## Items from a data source
··········
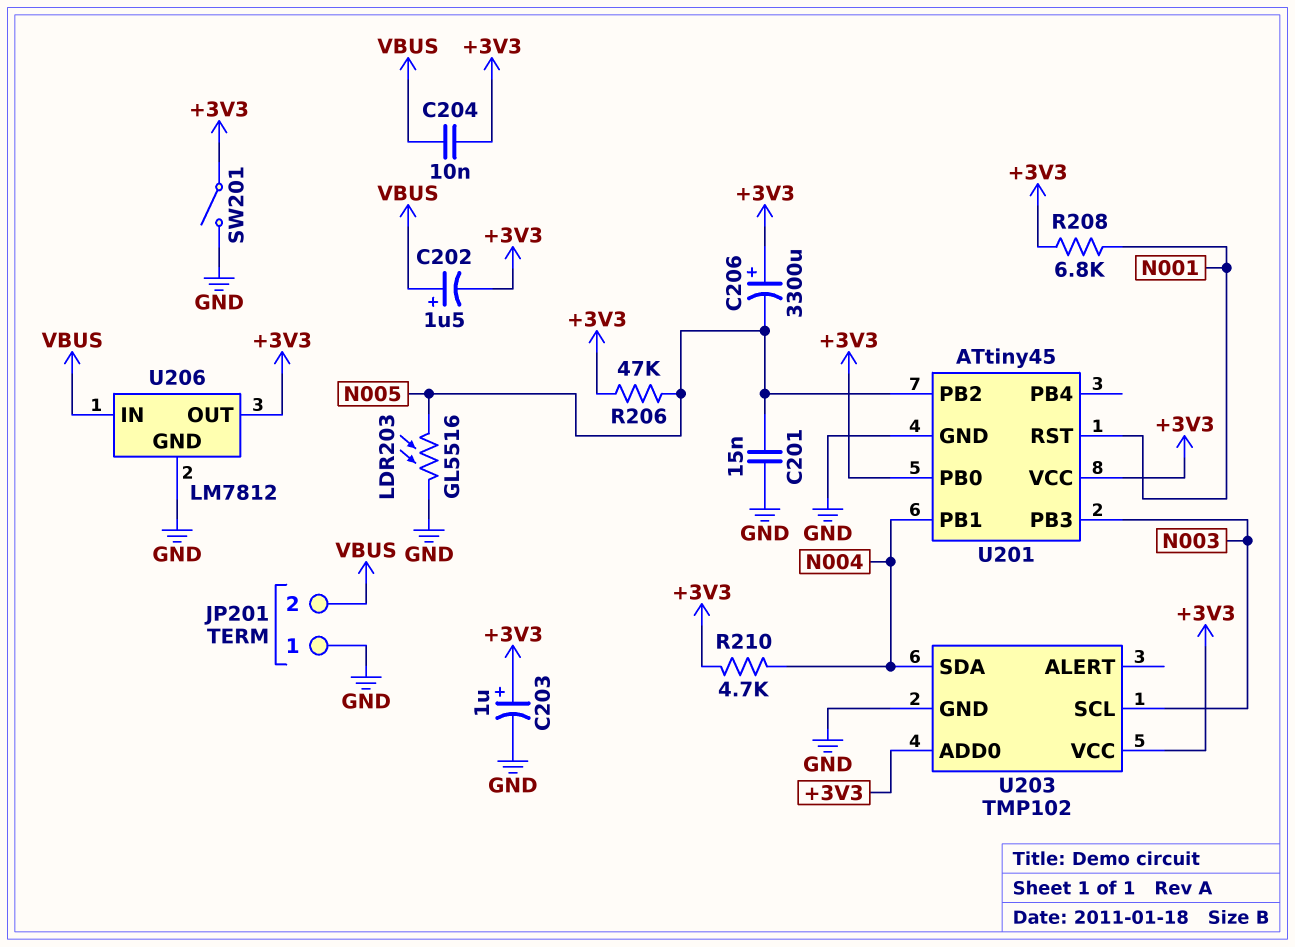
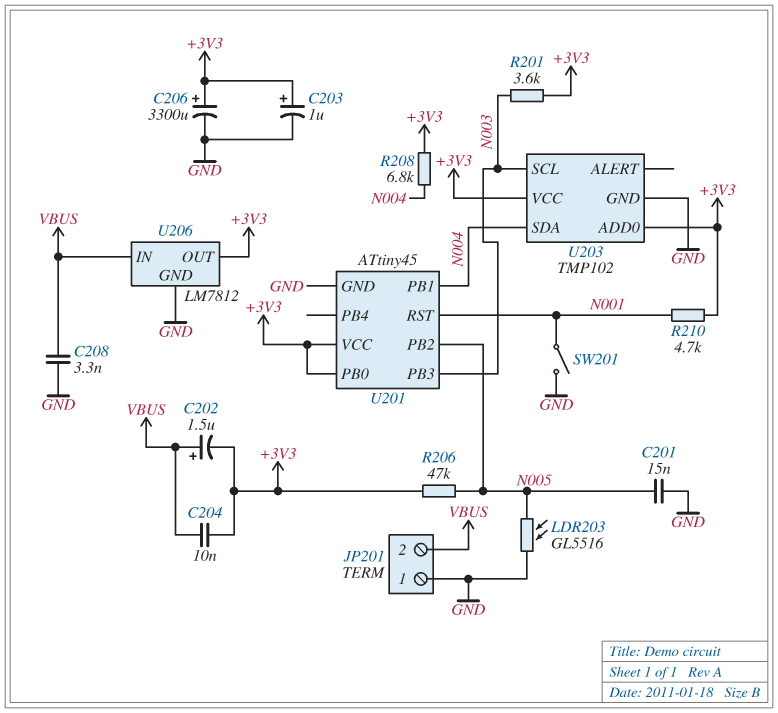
C206: 3300uF (plus +3V3, minus N005) -> 3300uF (plus +3V3, minus GND)
C208: none -> 3.3nF (GND, VBUS)
R201: none -> 3.6k (+3V3, N003)
R208: 6.8k (+3V3, N001) -> 6.8k (+3V3, N004)
R210: 4.7k (+3V3, N004) -> 4.7k (+3V3, N001)
SW201: switch (+3V3, GND) -> switch (GND, N001)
··········
## Task goal
The answer must consist of each line from the entries that contains the string "none".

## Answer to the exercise
C208: none -> 3.3nF (GND, VBUS)
R201: none -> 3.6k (+3V3, N003)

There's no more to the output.